*** EXERCISE DATA Section Begins ***

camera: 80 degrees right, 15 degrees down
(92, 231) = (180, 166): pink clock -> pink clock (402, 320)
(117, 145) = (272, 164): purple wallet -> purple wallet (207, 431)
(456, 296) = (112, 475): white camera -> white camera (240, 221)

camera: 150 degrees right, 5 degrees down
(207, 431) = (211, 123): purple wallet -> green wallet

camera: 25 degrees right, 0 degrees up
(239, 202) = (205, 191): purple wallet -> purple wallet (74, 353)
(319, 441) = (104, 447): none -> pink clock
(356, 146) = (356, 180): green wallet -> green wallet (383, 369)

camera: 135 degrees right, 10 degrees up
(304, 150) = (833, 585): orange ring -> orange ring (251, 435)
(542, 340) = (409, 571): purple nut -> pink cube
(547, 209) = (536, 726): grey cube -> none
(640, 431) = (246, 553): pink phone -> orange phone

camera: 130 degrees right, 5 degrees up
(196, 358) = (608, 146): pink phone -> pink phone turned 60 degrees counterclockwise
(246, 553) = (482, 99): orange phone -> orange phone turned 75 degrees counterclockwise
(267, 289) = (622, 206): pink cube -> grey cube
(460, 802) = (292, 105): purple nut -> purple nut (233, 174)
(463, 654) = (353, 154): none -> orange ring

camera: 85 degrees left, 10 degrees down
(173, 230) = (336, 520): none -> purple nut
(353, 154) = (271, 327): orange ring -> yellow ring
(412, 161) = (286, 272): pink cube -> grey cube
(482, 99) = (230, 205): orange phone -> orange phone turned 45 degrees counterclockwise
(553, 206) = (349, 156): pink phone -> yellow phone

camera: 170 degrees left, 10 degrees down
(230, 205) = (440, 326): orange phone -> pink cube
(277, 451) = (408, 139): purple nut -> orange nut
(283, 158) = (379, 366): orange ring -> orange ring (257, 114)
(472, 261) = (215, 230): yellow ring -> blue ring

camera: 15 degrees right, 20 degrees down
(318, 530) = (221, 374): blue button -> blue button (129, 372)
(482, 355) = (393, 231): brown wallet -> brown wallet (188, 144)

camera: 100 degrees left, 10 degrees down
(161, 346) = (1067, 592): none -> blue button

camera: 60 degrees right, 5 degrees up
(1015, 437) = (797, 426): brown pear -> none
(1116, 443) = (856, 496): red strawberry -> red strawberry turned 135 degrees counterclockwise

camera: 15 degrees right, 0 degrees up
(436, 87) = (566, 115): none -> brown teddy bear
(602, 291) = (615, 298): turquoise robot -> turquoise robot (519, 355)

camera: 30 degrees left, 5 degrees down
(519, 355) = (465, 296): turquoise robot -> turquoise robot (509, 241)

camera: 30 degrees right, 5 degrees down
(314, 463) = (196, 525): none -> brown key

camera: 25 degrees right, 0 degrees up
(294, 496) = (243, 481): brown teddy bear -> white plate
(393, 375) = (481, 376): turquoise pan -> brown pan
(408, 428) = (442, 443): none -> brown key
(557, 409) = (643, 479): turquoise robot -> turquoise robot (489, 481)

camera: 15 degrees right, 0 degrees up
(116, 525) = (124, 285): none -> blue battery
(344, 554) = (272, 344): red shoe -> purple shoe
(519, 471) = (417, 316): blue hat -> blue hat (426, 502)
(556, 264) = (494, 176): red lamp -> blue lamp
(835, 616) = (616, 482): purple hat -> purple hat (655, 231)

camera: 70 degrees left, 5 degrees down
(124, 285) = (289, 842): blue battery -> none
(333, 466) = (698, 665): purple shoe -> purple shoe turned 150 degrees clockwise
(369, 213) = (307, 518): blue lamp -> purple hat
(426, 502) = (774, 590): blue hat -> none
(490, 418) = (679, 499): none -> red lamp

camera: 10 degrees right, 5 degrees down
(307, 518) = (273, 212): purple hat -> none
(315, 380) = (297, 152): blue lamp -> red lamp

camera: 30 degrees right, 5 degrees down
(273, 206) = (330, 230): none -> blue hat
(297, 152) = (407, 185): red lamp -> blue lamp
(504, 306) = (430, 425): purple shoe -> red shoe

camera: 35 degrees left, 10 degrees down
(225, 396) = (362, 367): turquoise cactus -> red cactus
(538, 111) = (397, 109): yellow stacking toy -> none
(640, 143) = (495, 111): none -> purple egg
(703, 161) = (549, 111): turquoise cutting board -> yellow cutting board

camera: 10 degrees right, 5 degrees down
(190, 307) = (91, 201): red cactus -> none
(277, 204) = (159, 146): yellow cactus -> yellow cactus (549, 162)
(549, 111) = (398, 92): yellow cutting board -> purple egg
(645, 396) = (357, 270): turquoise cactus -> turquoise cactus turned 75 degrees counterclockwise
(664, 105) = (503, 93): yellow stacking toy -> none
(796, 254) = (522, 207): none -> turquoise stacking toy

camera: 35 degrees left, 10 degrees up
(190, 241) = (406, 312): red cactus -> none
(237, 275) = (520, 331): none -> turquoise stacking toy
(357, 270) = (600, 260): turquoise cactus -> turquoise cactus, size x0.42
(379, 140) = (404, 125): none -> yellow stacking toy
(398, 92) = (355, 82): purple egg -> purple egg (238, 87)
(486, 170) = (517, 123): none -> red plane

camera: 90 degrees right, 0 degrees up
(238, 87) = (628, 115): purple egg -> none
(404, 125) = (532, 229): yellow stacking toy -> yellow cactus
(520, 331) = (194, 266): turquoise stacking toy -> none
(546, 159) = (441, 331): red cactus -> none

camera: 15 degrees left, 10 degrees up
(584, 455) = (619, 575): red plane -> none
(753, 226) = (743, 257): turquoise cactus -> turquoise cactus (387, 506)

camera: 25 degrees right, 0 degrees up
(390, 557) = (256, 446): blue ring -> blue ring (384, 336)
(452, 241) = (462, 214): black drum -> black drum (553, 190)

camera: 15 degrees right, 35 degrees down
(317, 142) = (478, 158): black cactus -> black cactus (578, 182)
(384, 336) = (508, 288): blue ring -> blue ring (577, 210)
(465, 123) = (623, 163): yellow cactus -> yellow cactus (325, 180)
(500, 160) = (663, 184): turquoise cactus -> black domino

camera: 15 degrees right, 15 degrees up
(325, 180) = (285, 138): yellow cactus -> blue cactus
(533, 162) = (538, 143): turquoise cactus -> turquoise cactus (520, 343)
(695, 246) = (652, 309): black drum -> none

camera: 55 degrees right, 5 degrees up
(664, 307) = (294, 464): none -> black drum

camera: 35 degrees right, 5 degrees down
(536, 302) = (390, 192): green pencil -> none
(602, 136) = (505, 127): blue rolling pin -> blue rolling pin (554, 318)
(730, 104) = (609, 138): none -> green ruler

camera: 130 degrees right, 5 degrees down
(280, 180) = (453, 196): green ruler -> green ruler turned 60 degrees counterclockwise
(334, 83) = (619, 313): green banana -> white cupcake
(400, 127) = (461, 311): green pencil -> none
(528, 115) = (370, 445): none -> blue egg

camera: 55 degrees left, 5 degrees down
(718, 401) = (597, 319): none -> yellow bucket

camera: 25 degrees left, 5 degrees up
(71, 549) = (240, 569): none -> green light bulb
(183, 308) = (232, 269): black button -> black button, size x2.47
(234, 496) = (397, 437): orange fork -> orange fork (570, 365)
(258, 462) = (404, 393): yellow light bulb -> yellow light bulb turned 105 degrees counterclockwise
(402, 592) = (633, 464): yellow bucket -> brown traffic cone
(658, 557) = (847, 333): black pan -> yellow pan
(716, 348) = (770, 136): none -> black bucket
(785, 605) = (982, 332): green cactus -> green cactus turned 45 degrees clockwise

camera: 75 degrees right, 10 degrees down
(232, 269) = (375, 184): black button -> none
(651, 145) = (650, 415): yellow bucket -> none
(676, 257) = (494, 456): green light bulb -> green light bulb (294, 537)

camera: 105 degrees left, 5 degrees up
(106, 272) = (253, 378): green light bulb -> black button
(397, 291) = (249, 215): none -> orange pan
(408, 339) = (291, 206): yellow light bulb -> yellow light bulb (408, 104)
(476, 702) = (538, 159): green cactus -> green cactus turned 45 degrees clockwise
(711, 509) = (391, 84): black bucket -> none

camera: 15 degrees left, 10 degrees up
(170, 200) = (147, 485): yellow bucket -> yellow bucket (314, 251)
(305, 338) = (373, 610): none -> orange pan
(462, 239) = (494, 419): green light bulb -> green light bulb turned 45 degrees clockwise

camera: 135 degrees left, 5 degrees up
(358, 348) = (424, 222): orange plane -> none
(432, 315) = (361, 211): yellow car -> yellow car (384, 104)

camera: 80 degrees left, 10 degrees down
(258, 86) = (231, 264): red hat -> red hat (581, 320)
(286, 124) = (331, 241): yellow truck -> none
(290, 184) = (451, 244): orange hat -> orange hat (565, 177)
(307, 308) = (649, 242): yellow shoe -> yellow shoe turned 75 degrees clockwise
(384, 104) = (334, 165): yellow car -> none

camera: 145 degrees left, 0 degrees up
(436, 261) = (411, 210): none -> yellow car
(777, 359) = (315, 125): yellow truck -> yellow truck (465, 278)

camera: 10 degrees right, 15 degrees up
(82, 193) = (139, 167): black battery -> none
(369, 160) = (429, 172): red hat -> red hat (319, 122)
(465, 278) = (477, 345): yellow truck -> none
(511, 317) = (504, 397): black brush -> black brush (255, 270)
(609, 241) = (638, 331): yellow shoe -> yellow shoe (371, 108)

*** EXERCISE DATA Section Ends ***

*WORK TASK:*
From the records above, transcribe exactly the run of lines that opens with the line holding "(398, 92) = (355, 82): purple" and closes with the line holding "(325, 180) = (285, 138): yellow", both included.

*COMPLETED TASK:*
(398, 92) = (355, 82): purple egg -> purple egg (238, 87)
(486, 170) = (517, 123): none -> red plane

camera: 90 degrees right, 0 degrees up
(238, 87) = (628, 115): purple egg -> none
(404, 125) = (532, 229): yellow stacking toy -> yellow cactus
(520, 331) = (194, 266): turquoise stacking toy -> none
(546, 159) = (441, 331): red cactus -> none

camera: 15 degrees left, 10 degrees up
(584, 455) = (619, 575): red plane -> none
(753, 226) = (743, 257): turquoise cactus -> turquoise cactus (387, 506)

camera: 25 degrees right, 0 degrees up
(390, 557) = (256, 446): blue ring -> blue ring (384, 336)
(452, 241) = (462, 214): black drum -> black drum (553, 190)

camera: 15 degrees right, 35 degrees down
(317, 142) = (478, 158): black cactus -> black cactus (578, 182)
(384, 336) = (508, 288): blue ring -> blue ring (577, 210)
(465, 123) = (623, 163): yellow cactus -> yellow cactus (325, 180)
(500, 160) = (663, 184): turquoise cactus -> black domino

camera: 15 degrees right, 15 degrees up
(325, 180) = (285, 138): yellow cactus -> blue cactus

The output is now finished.